> **ACTIVITY**: Please give again, word for word, the line that contains "(277, 496) = (260, 366): blue" and every line after it to the end of the data, with no other lines.

> **SOURCE MATERIAL**:
######

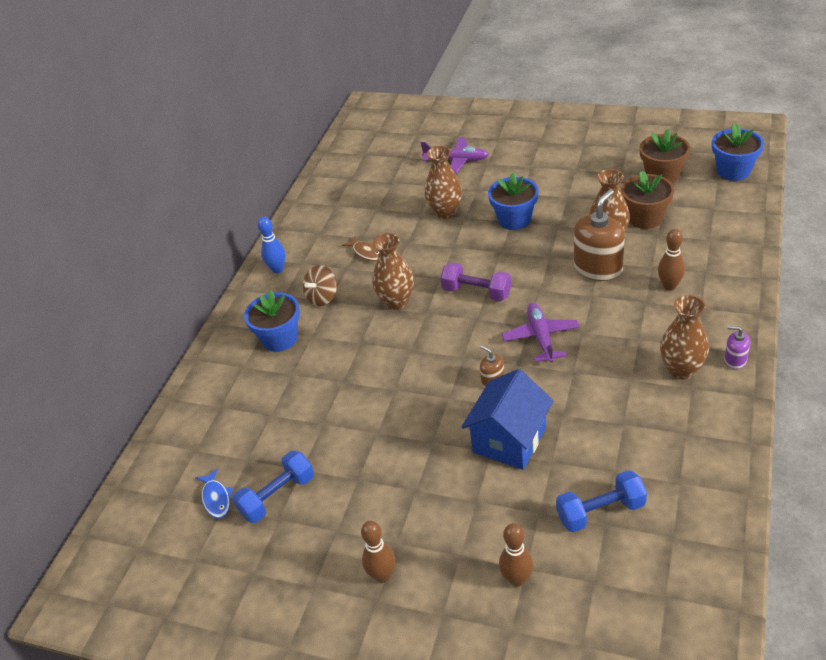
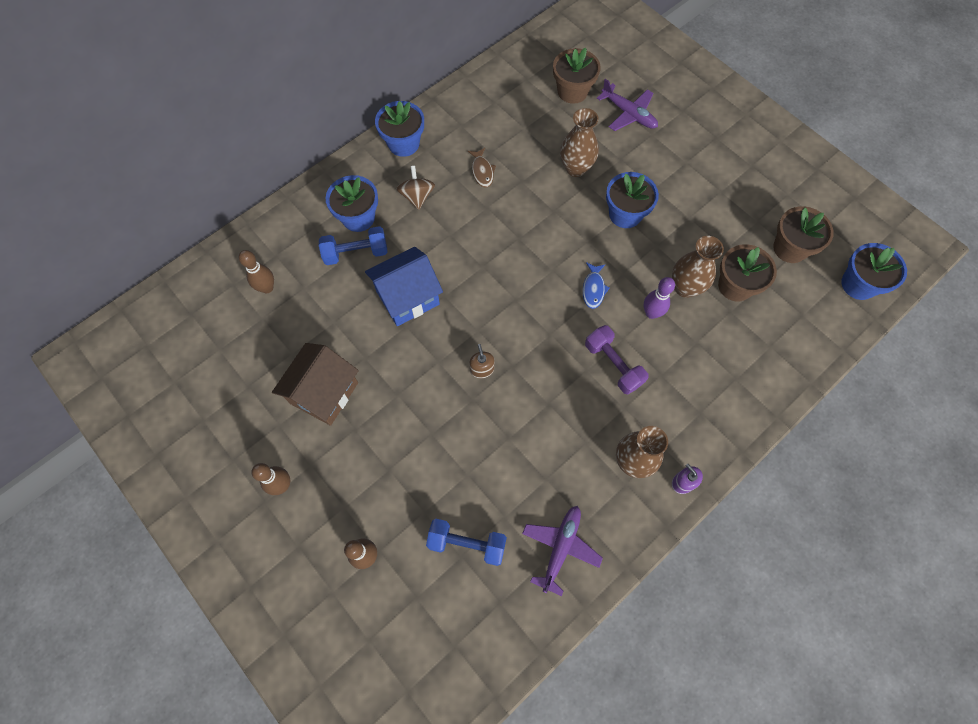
camera: 25 degrees right, 25 degrees up
(216, 499) = (220, 338): blue fish -> blue fish (593, 289)
(277, 269) = (403, 143): blue bowling pin -> blue flower pot
(277, 496) = (260, 366): blue dumbbell -> blue dumbbell (356, 253)
(322, 297) = (417, 196): brown spinning top -> brown spinning top turned 105 degrees clockwise
(361, 480) = (324, 393): none -> brown house
(396, 168) = (572, 91): none -> brown flower pot
(396, 302) = (468, 240): brown vase -> none
(476, 292) = (536, 272): purple dumbbell -> purple dumbbell (613, 364)
(509, 440) = (452, 433): blue house -> blue house (407, 297)
(541, 337) = (550, 352): purple plane -> purple plane (560, 548)
(598, 268) = (651, 313): brown soap dispenser -> purple bowling pin
(669, 286) = (694, 372): brown bowling pin -> brown bowling pin (267, 288)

######

> **WORKED SOLUTION**:
(277, 496) = (260, 366): blue dumbbell -> blue dumbbell (356, 253)
(322, 297) = (417, 196): brown spinning top -> brown spinning top turned 105 degrees clockwise
(361, 480) = (324, 393): none -> brown house
(396, 168) = (572, 91): none -> brown flower pot
(396, 302) = (468, 240): brown vase -> none
(476, 292) = (536, 272): purple dumbbell -> purple dumbbell (613, 364)
(509, 440) = (452, 433): blue house -> blue house (407, 297)
(541, 337) = (550, 352): purple plane -> purple plane (560, 548)
(598, 268) = (651, 313): brown soap dispenser -> purple bowling pin
(669, 286) = (694, 372): brown bowling pin -> brown bowling pin (267, 288)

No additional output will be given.